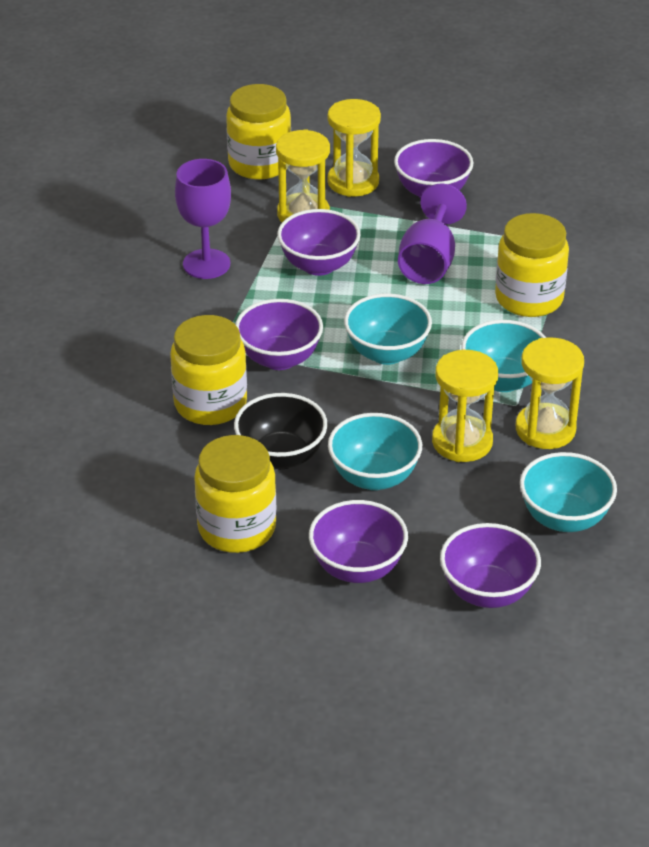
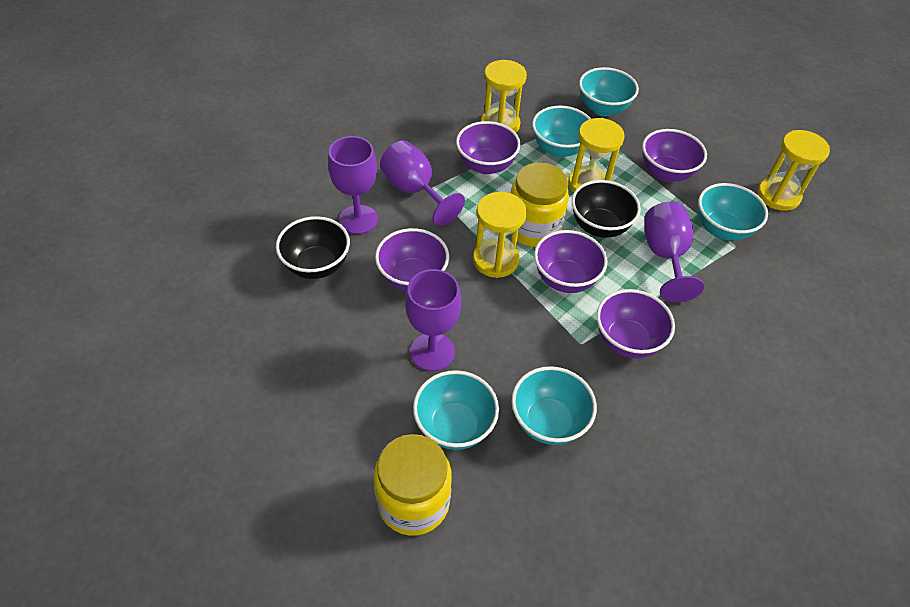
black bowl: 1 -> 2
purple goblet: 2 -> 4
turquoise bowl: 4 -> 5
yellow jar: 4 -> 2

◇ ◇ ◇

TASK STATEMENT ▸ Retype the lines of the material from the one containing "purple goblet: 2 -> 4" through the last line, exactly, and give no other lines.

ANSWER TO THIS EXERCISE ▸
purple goblet: 2 -> 4
turquoise bowl: 4 -> 5
yellow jar: 4 -> 2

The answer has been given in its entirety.